Data entries:
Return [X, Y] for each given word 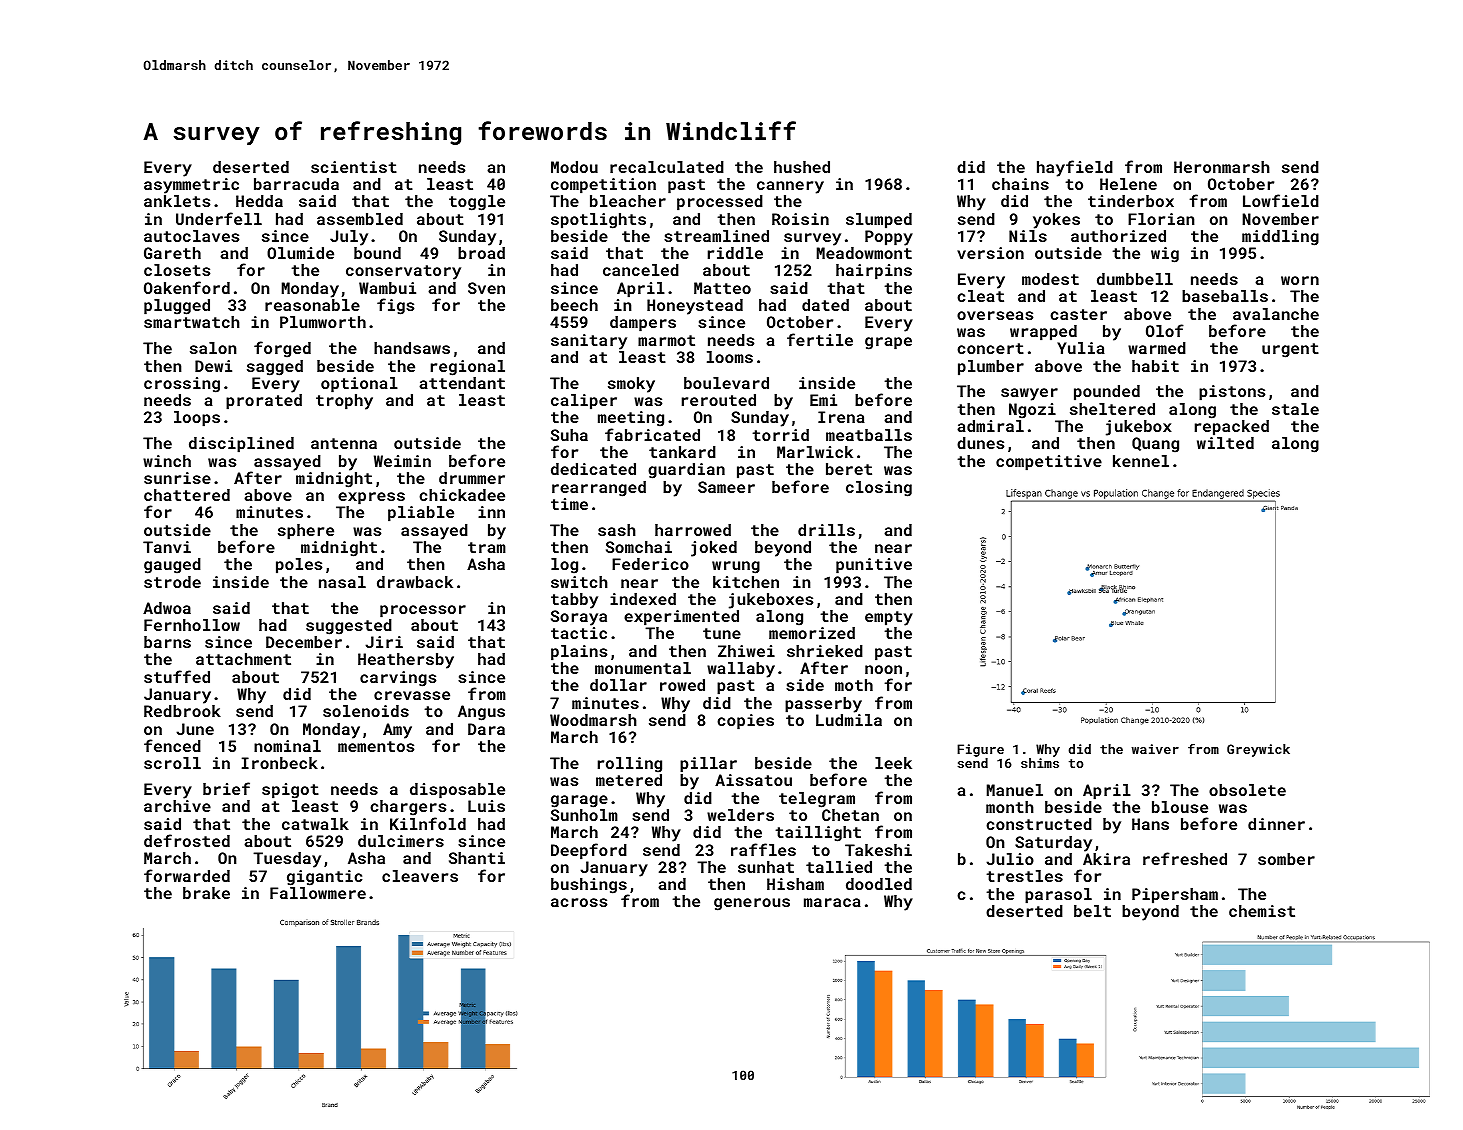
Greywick [1258, 750]
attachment [243, 659]
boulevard [726, 383]
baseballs [1225, 296]
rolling [630, 765]
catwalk [315, 824]
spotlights [598, 221]
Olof [1165, 330]
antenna [344, 443]
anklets [177, 201]
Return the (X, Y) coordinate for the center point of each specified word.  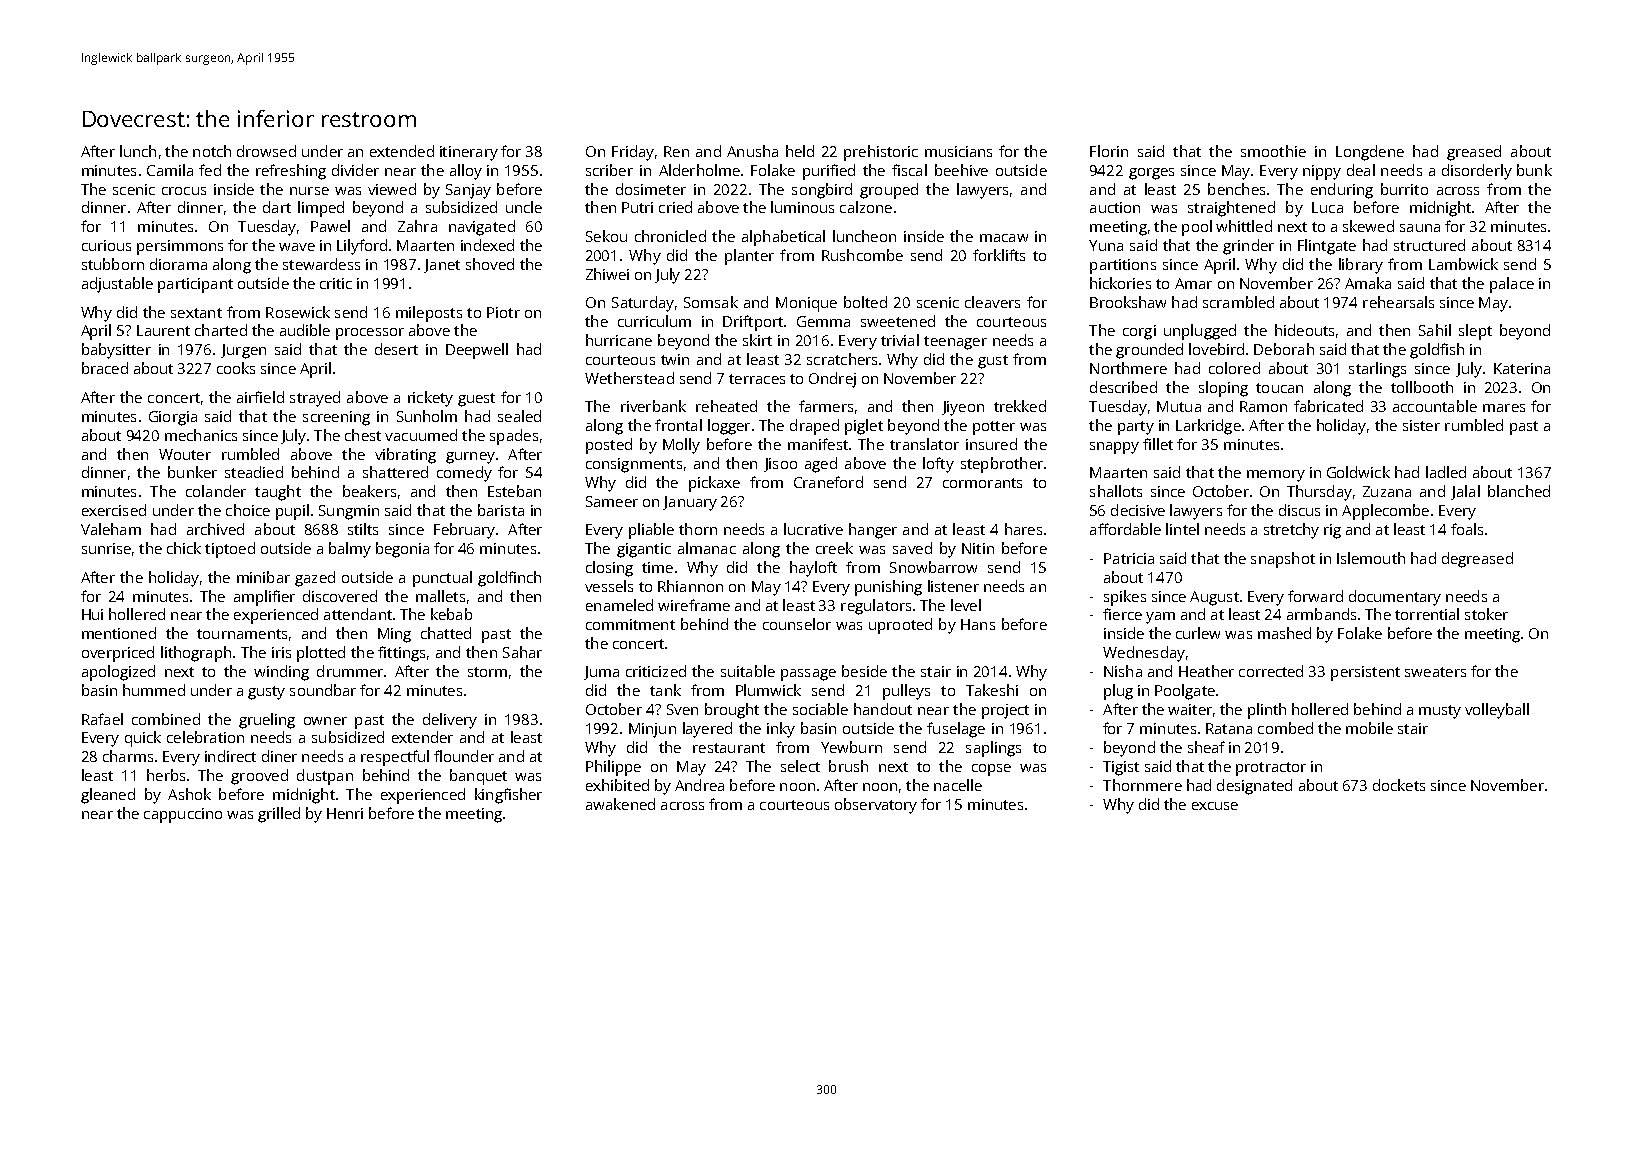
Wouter (185, 454)
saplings (993, 749)
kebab (451, 614)
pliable (651, 531)
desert (396, 349)
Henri (345, 813)
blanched (1519, 491)
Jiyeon (963, 408)
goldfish (1437, 351)
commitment (630, 624)
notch (212, 151)
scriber (609, 170)
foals (1467, 529)
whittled (1244, 226)
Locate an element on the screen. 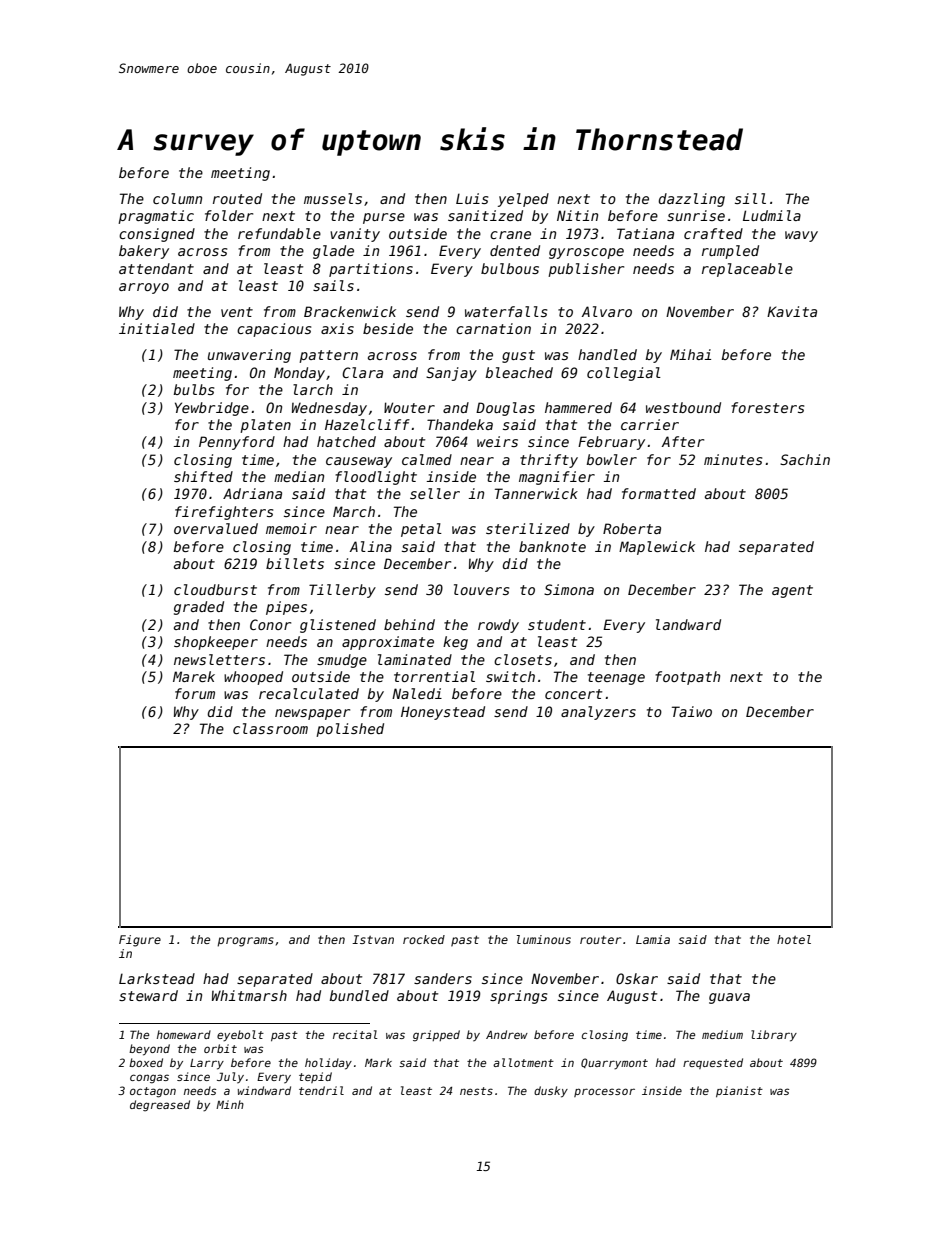  Honeystead is located at coordinates (443, 713).
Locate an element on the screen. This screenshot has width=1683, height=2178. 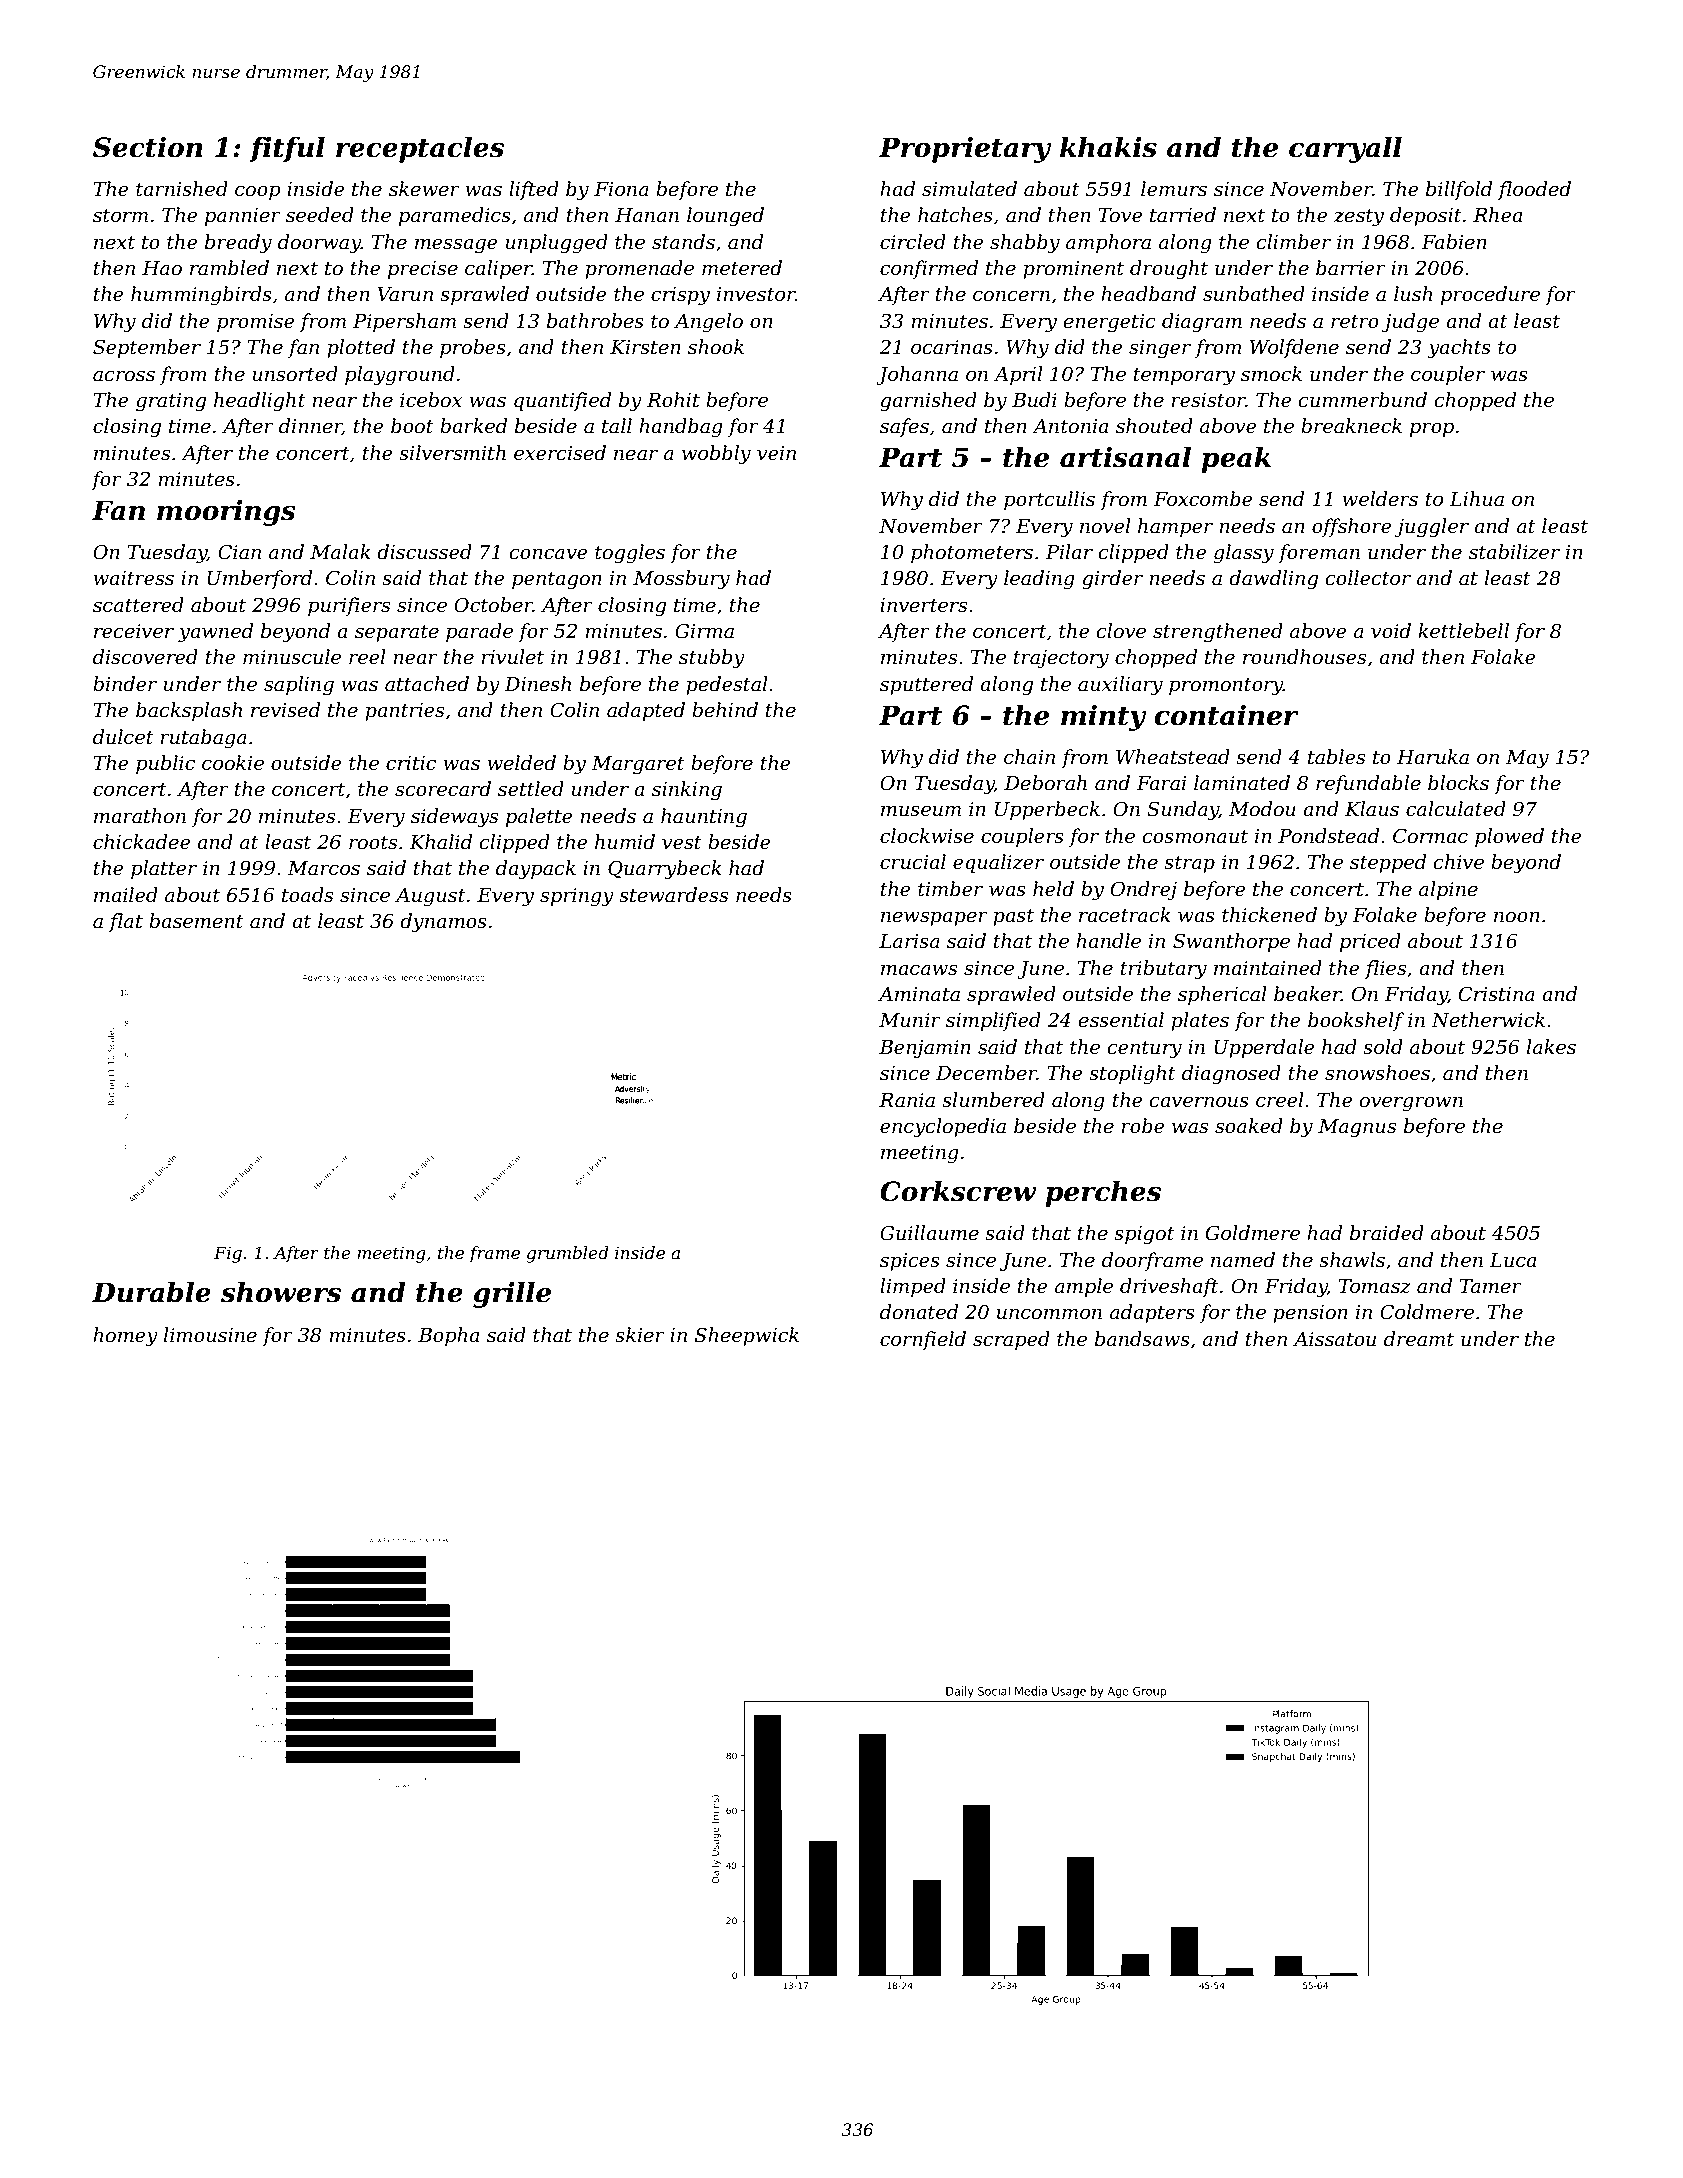
storm is located at coordinates (120, 216).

Directive: Could you copy the entries from the line with "Olof [1165, 330]" to the line with "whittled (1244, 226)", both included, word for word? Leave the pictures out of your answer.

Final result:
Olof [1165, 330]
antenna [344, 443]
anklets [177, 201]
Return the (X, Y) coordinate for the center point of each specified word.  
Wouter (185, 454)
saplings (993, 749)
kebab (451, 614)
pliable (651, 531)
desert (396, 349)
Henri (345, 813)
blanched (1519, 491)
Jiyeon (963, 408)
goldfish (1437, 351)
commitment (630, 624)
notch (212, 151)
scriber (609, 170)
foals (1467, 529)
whittled (1244, 226)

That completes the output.